───── INPUT

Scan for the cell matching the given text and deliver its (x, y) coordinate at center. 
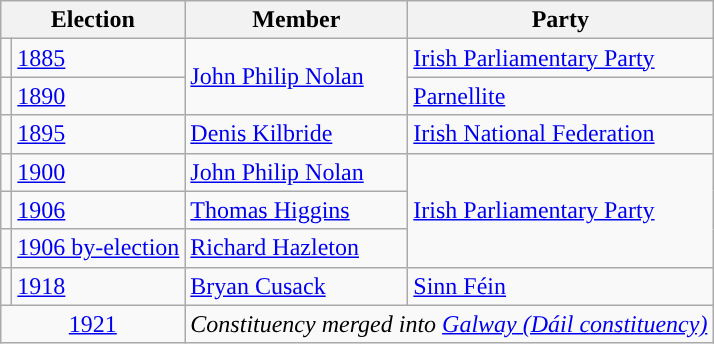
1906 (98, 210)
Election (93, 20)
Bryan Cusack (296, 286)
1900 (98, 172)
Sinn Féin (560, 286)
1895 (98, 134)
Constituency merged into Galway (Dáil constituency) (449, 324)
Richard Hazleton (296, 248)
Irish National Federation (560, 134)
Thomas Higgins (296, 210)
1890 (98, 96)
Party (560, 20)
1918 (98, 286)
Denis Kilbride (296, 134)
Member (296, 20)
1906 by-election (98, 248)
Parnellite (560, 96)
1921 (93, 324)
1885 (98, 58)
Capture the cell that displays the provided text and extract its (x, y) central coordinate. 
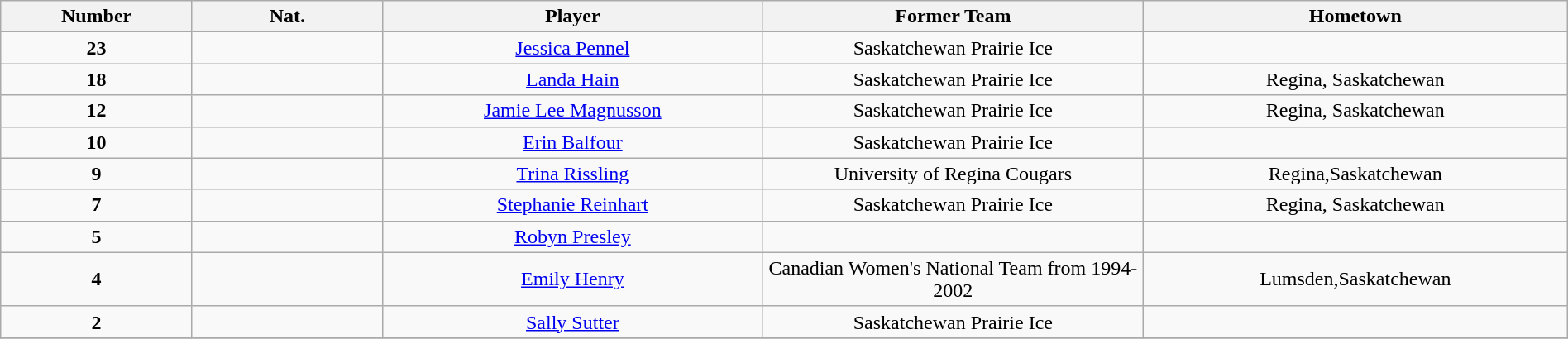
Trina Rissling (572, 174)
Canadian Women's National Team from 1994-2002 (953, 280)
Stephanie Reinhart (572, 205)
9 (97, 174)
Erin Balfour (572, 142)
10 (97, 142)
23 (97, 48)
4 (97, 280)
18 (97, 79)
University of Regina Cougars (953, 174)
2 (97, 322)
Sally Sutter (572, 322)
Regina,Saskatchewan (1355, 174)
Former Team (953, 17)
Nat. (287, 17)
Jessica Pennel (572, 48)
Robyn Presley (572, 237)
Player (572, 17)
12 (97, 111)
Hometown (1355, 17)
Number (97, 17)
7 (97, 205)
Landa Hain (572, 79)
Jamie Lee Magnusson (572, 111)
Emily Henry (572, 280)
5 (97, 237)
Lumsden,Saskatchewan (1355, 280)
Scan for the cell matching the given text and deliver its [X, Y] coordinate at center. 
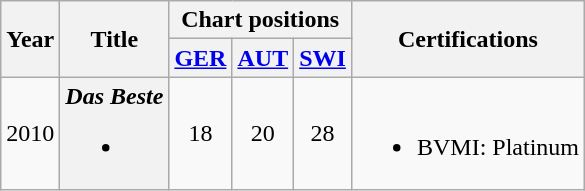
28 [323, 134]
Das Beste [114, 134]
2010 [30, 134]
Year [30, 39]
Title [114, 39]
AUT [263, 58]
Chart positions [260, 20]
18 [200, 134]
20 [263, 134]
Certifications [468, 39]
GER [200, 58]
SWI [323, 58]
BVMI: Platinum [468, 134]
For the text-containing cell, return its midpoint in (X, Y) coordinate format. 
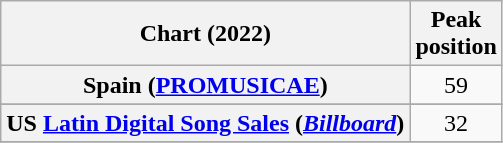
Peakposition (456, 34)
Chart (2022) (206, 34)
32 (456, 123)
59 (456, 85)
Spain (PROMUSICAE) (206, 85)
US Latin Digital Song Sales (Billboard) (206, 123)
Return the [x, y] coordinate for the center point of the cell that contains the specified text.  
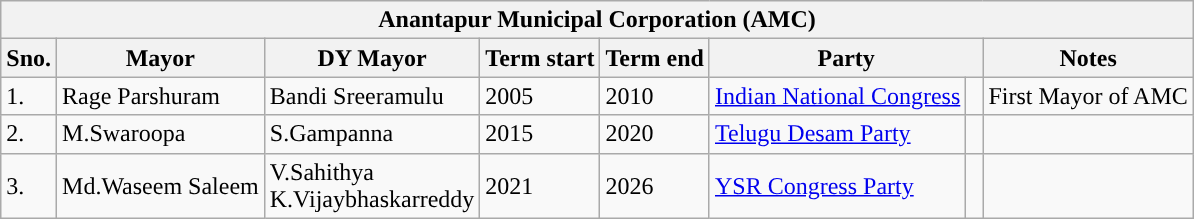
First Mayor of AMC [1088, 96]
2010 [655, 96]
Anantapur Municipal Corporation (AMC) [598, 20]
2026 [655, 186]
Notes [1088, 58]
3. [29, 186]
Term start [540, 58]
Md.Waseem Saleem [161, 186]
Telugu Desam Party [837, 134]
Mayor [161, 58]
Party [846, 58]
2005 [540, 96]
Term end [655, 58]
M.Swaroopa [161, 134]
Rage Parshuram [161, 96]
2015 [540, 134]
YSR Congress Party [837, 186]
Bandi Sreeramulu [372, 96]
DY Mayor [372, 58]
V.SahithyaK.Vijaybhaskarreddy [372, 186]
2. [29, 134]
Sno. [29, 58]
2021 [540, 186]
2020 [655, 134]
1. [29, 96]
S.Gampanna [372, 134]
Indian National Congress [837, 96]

──────────

| WHAT IS NEEDED |
Update the rows above by changing every "coordinate" to "position" and keeping everything else the same. Omit the pictures from your answer.

| COMPLETE ANSWER |
Scan for the cell matching the given text and deliver its (x, y) position at center. 
1906 (98, 210)
Election (93, 20)
Bryan Cusack (296, 286)
1900 (98, 172)
Sinn Féin (560, 286)
1895 (98, 134)
Constituency merged into Galway (Dáil constituency) (449, 324)
Richard Hazleton (296, 248)
Irish National Federation (560, 134)
Thomas Higgins (296, 210)
1890 (98, 96)
Party (560, 20)
1918 (98, 286)
Denis Kilbride (296, 134)
Member (296, 20)
1906 by-election (98, 248)
Parnellite (560, 96)
1921 (93, 324)
1885 (98, 58)
Capture the cell that displays the provided text and extract its (x, y) central position. 
Trina Rissling (572, 174)
Canadian Women's National Team from 1994-2002 (953, 280)
Stephanie Reinhart (572, 205)
9 (97, 174)
Erin Balfour (572, 142)
10 (97, 142)
23 (97, 48)
4 (97, 280)
18 (97, 79)
University of Regina Cougars (953, 174)
2 (97, 322)
Sally Sutter (572, 322)
Regina,Saskatchewan (1355, 174)
Former Team (953, 17)
Nat. (287, 17)
Jessica Pennel (572, 48)
Robyn Presley (572, 237)
Player (572, 17)
12 (97, 111)
Hometown (1355, 17)
Number (97, 17)
7 (97, 205)
Landa Hain (572, 79)
Jamie Lee Magnusson (572, 111)
Emily Henry (572, 280)
5 (97, 237)
Lumsden,Saskatchewan (1355, 280)
Scan for the cell matching the given text and deliver its [X, Y] position at center. 
28 [323, 134]
Das Beste [114, 134]
2010 [30, 134]
Year [30, 39]
Title [114, 39]
AUT [263, 58]
Chart positions [260, 20]
18 [200, 134]
20 [263, 134]
Certifications [468, 39]
GER [200, 58]
SWI [323, 58]
BVMI: Platinum [468, 134]
For the text-containing cell, return its midpoint in (X, Y) position format. 
Peakposition (456, 34)
Chart (2022) (206, 34)
32 (456, 123)
59 (456, 85)
Spain (PROMUSICAE) (206, 85)
US Latin Digital Song Sales (Billboard) (206, 123)
Return the [x, y] position for the center point of the cell that contains the specified text.  
First Mayor of AMC [1088, 96]
2010 [655, 96]
Anantapur Municipal Corporation (AMC) [598, 20]
2026 [655, 186]
Notes [1088, 58]
3. [29, 186]
Term start [540, 58]
Md.Waseem Saleem [161, 186]
Telugu Desam Party [837, 134]
Mayor [161, 58]
Party [846, 58]
2005 [540, 96]
Term end [655, 58]
M.Swaroopa [161, 134]
Rage Parshuram [161, 96]
2015 [540, 134]
YSR Congress Party [837, 186]
Bandi Sreeramulu [372, 96]
DY Mayor [372, 58]
V.SahithyaK.Vijaybhaskarreddy [372, 186]
2. [29, 134]
Sno. [29, 58]
2021 [540, 186]
2020 [655, 134]
1. [29, 96]
S.Gampanna [372, 134]
Indian National Congress [837, 96]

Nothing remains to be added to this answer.